**What the task requires:**
Apart from the images, output the data below exactly.

=== Begin Enclosure ===

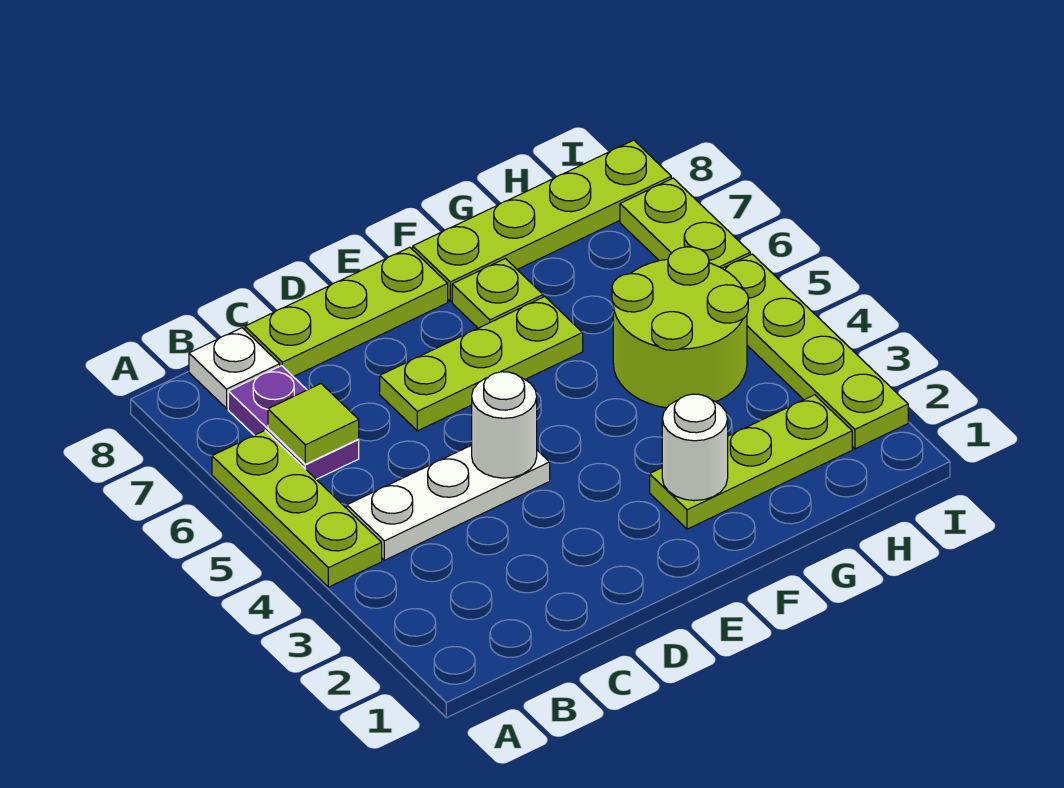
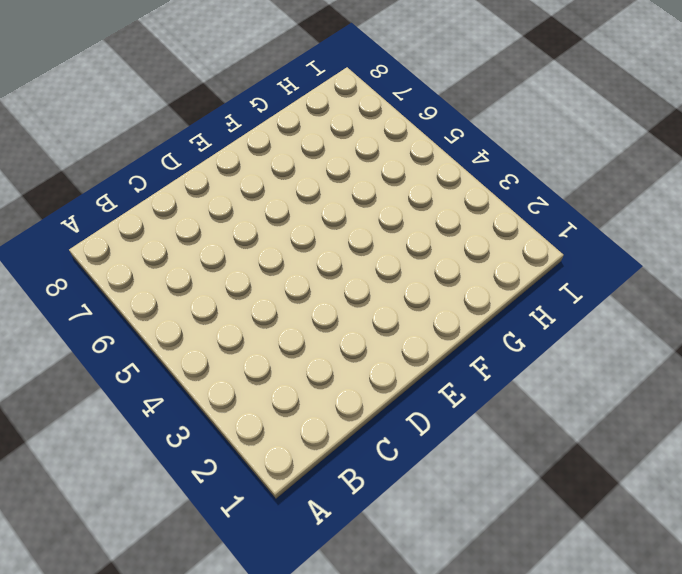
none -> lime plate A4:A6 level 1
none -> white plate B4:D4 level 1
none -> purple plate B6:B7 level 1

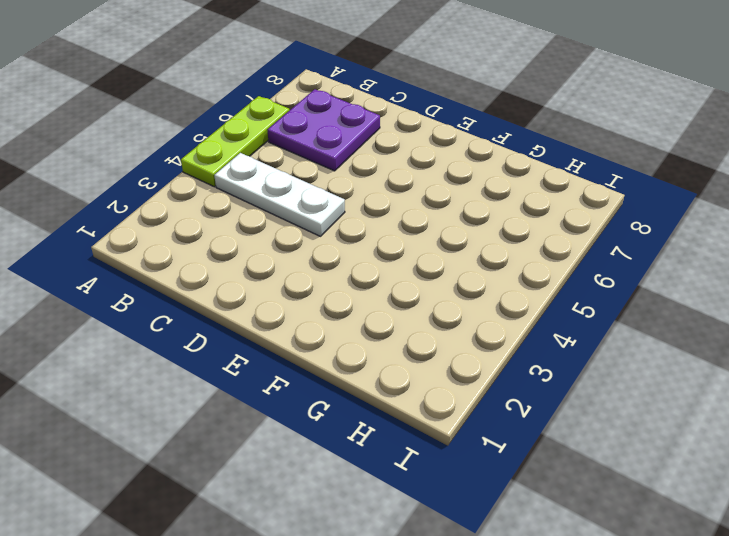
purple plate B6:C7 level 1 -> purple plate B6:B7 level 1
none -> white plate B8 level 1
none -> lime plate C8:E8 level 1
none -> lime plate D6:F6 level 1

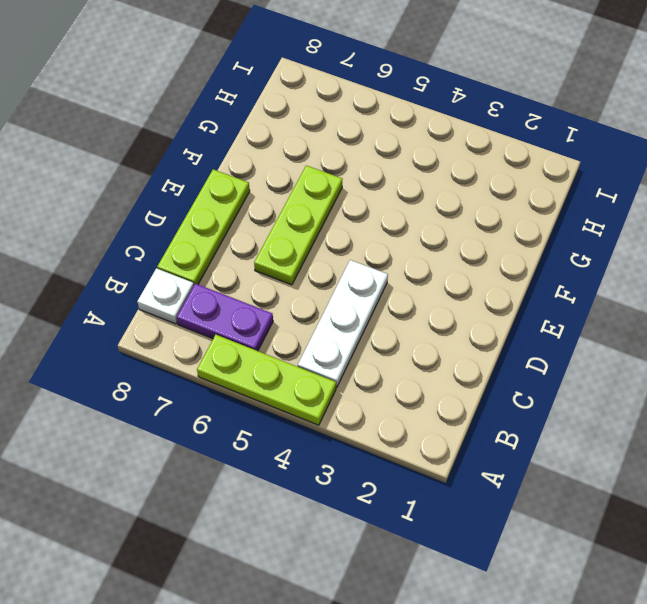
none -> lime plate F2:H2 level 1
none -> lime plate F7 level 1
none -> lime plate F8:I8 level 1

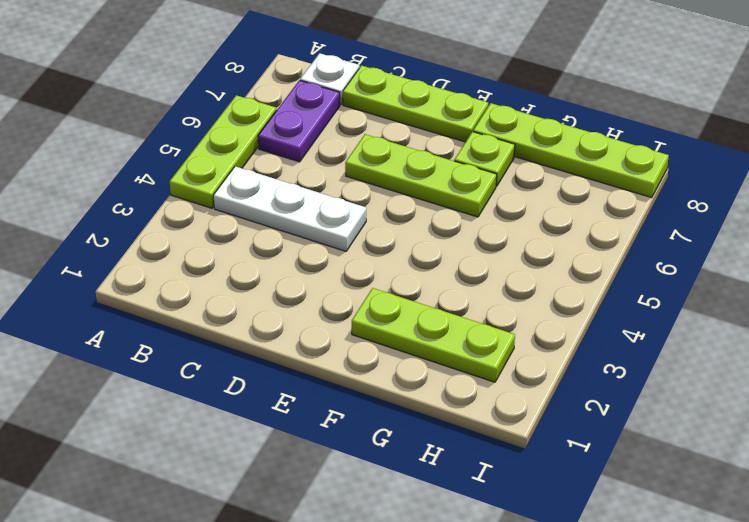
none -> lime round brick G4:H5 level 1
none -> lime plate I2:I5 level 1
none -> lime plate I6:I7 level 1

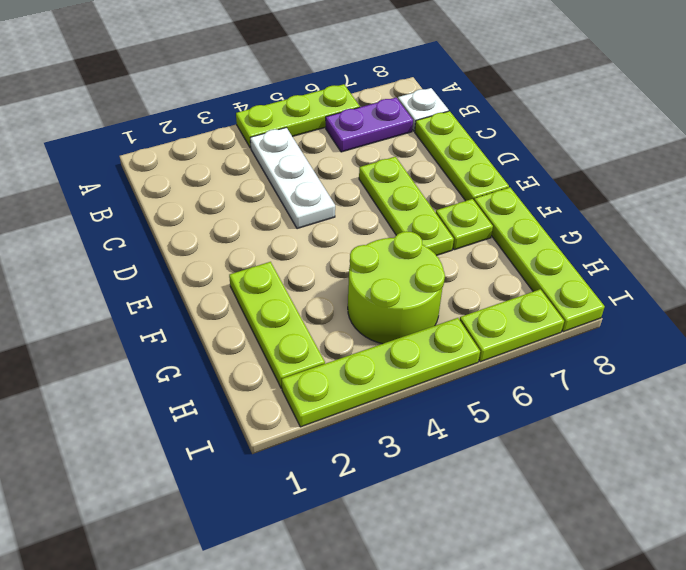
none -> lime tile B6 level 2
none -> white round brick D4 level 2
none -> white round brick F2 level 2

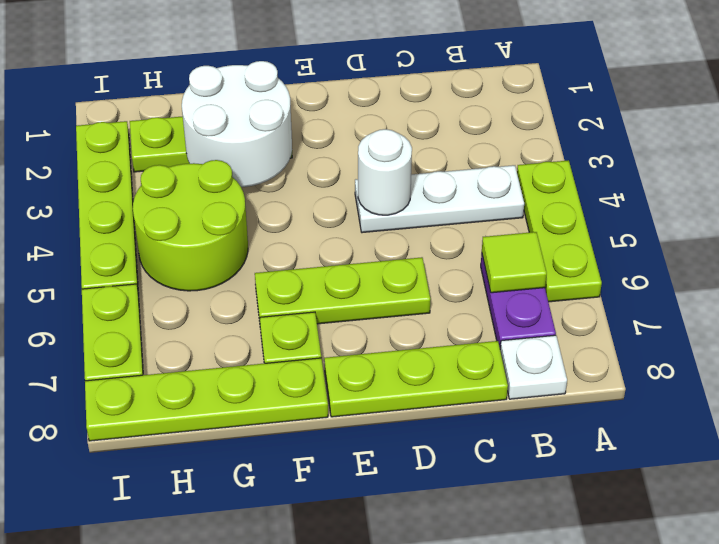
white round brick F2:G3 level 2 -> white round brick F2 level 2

=== End Enclosure ===

**Answer to this problem:**
none -> lime plate A4:A6 level 1
none -> white plate B4:D4 level 1
none -> purple plate B6:B7 level 1

purple plate B6:C7 level 1 -> purple plate B6:B7 level 1
none -> white plate B8 level 1
none -> lime plate C8:E8 level 1
none -> lime plate D6:F6 level 1

none -> lime plate F2:H2 level 1
none -> lime plate F7 level 1
none -> lime plate F8:I8 level 1

none -> lime round brick G4:H5 level 1
none -> lime plate I2:I5 level 1
none -> lime plate I6:I7 level 1

none -> lime tile B6 level 2
none -> white round brick D4 level 2
none -> white round brick F2 level 2

white round brick F2:G3 level 2 -> white round brick F2 level 2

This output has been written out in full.